Task instructions. For the data below, give again exactly the lines from the one containing "(607, 317) = (826, 369): brown" through the one containing "(366, 440) = (433, 224): green", both ends included, and no others.

Scene edit records.
------------------------------
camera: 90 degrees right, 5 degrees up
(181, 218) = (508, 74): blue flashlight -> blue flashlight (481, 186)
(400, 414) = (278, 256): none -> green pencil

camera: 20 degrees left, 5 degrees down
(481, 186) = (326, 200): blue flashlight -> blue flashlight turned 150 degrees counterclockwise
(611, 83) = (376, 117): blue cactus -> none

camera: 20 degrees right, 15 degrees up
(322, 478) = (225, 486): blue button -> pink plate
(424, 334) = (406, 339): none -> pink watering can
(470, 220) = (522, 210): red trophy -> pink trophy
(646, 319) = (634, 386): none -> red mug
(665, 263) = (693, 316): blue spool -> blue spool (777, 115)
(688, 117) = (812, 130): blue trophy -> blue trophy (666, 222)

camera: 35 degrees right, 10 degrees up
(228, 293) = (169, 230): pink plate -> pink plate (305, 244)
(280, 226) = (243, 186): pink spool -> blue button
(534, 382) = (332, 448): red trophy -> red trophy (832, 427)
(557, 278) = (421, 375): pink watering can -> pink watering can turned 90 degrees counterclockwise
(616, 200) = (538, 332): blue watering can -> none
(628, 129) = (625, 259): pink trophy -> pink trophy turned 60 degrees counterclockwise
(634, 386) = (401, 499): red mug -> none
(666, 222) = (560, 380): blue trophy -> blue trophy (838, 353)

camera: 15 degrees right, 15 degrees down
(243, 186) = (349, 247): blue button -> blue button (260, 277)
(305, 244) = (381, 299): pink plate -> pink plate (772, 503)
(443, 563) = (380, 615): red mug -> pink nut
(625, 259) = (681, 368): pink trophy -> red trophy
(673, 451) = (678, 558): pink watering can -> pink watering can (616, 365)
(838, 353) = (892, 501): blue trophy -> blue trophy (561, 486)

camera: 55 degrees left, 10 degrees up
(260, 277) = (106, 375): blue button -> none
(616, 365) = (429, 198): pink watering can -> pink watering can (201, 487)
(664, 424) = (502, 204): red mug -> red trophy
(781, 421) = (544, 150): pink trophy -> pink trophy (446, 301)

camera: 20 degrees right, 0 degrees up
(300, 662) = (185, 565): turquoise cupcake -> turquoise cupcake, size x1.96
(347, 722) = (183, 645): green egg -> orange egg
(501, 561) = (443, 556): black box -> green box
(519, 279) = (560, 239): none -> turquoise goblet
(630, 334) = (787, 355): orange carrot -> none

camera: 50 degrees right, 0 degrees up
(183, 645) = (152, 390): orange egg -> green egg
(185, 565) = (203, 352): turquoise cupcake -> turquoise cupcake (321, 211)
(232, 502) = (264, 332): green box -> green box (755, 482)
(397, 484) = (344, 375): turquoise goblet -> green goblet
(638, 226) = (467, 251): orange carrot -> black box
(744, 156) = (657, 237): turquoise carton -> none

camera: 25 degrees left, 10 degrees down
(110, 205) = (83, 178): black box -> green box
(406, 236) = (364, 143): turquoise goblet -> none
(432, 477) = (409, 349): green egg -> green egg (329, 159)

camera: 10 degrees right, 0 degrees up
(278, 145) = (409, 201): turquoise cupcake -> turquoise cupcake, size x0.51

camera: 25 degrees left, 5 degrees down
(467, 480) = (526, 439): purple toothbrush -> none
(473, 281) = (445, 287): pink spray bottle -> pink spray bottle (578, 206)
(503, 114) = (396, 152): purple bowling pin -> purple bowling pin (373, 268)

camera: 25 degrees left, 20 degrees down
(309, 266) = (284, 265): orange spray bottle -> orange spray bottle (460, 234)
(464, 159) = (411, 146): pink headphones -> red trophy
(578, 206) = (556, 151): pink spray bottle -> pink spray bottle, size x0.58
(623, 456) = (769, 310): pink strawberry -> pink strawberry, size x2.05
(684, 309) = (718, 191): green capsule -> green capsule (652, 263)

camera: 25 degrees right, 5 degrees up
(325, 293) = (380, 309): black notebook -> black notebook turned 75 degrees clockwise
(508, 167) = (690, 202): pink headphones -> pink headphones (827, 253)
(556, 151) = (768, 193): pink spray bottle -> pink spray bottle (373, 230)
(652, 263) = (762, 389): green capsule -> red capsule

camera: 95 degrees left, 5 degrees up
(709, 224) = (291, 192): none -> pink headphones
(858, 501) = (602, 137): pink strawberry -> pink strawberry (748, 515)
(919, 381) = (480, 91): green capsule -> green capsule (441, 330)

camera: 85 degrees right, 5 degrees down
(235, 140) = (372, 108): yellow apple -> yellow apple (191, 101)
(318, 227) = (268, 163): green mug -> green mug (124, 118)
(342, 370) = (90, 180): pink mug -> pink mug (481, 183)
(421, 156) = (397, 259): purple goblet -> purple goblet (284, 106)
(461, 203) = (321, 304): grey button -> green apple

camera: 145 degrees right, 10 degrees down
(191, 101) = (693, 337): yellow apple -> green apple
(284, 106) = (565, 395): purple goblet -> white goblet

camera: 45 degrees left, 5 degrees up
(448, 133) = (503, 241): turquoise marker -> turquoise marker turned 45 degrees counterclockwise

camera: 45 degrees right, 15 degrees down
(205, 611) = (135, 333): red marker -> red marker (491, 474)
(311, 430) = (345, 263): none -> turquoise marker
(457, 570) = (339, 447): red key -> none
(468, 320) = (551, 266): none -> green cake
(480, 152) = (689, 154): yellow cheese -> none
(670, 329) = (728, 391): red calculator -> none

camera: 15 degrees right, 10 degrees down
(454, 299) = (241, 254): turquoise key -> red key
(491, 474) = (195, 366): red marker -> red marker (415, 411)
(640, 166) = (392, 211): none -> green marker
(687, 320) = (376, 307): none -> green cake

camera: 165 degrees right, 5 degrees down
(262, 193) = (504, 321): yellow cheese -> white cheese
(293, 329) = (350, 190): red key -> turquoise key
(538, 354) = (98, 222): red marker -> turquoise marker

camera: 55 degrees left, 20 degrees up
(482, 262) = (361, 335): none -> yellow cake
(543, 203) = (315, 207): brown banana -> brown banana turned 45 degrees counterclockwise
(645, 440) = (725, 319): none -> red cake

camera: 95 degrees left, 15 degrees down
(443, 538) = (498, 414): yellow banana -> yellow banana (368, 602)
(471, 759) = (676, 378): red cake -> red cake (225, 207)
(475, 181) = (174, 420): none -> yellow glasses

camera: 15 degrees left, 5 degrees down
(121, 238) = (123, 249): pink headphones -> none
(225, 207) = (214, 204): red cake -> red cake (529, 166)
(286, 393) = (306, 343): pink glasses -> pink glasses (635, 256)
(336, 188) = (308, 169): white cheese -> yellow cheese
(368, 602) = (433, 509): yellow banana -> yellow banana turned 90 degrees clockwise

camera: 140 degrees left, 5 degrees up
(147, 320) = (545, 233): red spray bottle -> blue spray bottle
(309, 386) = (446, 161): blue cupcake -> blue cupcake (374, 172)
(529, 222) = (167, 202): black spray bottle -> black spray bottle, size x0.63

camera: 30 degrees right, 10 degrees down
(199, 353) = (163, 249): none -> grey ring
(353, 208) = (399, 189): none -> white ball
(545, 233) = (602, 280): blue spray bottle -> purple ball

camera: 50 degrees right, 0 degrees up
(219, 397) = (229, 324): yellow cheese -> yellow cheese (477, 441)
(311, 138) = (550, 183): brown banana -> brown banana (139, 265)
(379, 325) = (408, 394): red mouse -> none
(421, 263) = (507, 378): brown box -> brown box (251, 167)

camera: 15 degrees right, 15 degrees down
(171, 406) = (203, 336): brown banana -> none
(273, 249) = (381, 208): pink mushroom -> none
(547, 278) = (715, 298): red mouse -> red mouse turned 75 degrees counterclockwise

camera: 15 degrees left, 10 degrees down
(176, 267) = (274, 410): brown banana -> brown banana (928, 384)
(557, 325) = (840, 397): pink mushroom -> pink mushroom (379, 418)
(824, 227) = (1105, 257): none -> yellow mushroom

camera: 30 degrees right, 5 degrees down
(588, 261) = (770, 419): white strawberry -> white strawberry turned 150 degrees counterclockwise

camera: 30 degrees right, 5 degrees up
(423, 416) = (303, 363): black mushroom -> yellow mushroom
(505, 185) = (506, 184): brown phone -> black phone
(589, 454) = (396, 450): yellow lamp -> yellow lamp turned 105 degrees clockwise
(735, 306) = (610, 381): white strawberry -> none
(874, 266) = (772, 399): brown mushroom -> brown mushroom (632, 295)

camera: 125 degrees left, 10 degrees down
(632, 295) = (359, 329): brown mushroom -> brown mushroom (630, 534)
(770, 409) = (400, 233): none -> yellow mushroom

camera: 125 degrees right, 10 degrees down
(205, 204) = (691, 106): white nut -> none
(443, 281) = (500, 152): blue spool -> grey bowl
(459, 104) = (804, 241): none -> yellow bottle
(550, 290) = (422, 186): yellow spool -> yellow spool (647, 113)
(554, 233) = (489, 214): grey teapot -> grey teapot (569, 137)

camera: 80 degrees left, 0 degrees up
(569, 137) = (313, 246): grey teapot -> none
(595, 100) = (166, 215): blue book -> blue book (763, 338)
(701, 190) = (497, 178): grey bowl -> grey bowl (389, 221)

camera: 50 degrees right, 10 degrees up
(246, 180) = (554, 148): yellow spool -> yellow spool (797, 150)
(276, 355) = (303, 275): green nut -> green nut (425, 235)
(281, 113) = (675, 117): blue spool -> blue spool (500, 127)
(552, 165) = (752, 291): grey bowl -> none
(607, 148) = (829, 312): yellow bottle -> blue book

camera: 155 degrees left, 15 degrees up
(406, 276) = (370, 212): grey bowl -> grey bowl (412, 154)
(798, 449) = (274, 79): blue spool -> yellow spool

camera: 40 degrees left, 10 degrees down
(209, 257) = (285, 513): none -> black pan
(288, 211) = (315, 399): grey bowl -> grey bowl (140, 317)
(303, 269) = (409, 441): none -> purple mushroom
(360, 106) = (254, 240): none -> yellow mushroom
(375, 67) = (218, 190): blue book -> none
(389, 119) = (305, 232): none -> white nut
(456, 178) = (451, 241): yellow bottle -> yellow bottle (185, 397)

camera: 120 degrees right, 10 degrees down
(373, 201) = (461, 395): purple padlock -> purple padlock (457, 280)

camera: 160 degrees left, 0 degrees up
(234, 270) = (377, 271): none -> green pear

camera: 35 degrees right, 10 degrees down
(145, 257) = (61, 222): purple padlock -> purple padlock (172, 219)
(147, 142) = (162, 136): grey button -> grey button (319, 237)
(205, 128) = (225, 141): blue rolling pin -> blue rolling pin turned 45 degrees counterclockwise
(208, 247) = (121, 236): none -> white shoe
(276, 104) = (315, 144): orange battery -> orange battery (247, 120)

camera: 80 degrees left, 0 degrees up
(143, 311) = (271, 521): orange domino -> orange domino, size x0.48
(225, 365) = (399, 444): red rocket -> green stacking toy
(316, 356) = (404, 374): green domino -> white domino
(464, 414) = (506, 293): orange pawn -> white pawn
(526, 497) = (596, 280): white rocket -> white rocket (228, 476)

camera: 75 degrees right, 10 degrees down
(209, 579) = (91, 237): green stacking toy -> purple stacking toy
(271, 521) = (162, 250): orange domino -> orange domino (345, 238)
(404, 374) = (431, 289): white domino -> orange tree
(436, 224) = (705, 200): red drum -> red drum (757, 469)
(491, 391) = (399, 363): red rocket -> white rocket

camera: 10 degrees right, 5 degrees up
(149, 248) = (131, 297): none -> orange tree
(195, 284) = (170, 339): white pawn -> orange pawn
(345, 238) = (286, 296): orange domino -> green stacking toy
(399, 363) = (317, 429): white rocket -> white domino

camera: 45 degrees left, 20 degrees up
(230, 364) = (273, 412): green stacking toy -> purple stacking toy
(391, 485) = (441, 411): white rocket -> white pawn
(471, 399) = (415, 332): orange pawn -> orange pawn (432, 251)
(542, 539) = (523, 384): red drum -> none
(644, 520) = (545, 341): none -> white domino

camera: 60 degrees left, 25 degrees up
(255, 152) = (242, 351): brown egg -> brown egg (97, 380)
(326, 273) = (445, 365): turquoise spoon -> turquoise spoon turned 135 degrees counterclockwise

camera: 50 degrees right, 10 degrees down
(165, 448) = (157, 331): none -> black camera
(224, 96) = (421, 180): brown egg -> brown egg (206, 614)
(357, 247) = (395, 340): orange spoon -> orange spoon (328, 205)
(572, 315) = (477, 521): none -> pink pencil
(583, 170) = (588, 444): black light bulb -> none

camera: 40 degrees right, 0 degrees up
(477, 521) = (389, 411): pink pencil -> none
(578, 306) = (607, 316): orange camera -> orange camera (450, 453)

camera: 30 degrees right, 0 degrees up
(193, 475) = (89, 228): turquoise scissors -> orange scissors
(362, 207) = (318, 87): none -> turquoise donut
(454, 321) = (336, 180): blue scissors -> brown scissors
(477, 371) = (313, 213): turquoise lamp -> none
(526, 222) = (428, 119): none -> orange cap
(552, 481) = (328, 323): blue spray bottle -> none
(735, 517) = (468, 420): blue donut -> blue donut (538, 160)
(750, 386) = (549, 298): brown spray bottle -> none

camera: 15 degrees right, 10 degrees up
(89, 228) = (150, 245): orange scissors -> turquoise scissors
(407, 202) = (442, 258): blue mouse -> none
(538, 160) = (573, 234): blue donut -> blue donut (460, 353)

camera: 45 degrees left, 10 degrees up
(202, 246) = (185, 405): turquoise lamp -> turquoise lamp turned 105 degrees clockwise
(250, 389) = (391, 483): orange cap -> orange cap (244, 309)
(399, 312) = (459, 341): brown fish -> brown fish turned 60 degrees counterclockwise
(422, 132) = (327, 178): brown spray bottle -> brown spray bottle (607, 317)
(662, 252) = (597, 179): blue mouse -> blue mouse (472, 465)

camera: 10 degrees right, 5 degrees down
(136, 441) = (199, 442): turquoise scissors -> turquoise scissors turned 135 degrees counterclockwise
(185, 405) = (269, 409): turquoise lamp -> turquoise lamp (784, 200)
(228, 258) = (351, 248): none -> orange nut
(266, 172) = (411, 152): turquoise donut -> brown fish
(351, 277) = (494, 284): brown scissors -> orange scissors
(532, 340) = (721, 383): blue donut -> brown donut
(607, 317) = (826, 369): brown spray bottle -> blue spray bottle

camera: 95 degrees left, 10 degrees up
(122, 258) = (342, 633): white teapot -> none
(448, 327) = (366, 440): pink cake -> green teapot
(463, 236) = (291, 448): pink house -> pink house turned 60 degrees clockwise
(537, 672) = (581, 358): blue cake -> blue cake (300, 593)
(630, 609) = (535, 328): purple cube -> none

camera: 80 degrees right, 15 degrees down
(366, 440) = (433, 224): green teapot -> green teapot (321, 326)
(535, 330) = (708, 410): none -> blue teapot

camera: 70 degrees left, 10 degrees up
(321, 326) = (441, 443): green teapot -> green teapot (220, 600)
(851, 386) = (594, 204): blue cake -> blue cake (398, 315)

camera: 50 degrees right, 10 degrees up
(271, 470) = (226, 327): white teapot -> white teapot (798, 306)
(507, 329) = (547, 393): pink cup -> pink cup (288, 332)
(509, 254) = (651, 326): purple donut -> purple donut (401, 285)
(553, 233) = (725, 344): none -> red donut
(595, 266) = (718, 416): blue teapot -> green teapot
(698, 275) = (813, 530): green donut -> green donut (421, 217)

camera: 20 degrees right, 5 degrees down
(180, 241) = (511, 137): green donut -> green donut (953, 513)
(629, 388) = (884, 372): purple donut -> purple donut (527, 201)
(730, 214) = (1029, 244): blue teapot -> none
------------------------------
Solved problem.
(607, 317) = (826, 369): brown spray bottle -> blue spray bottle

camera: 95 degrees left, 10 degrees up
(122, 258) = (342, 633): white teapot -> none
(448, 327) = (366, 440): pink cake -> green teapot
(463, 236) = (291, 448): pink house -> pink house turned 60 degrees clockwise
(537, 672) = (581, 358): blue cake -> blue cake (300, 593)
(630, 609) = (535, 328): purple cube -> none

camera: 80 degrees right, 15 degrees down
(366, 440) = (433, 224): green teapot -> green teapot (321, 326)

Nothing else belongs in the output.